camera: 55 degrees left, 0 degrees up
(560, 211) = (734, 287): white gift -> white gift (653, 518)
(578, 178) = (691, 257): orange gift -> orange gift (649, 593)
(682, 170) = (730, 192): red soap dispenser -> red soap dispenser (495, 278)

• WORK INSTRUCTION:
All of the material should be set down exactly as it reads.

• RESPONSE BELOW:
camera: 55 degrees left, 0 degrees up
(560, 211) = (734, 287): white gift -> white gift (653, 518)
(578, 178) = (691, 257): orange gift -> orange gift (649, 593)
(682, 170) = (730, 192): red soap dispenser -> red soap dispenser (495, 278)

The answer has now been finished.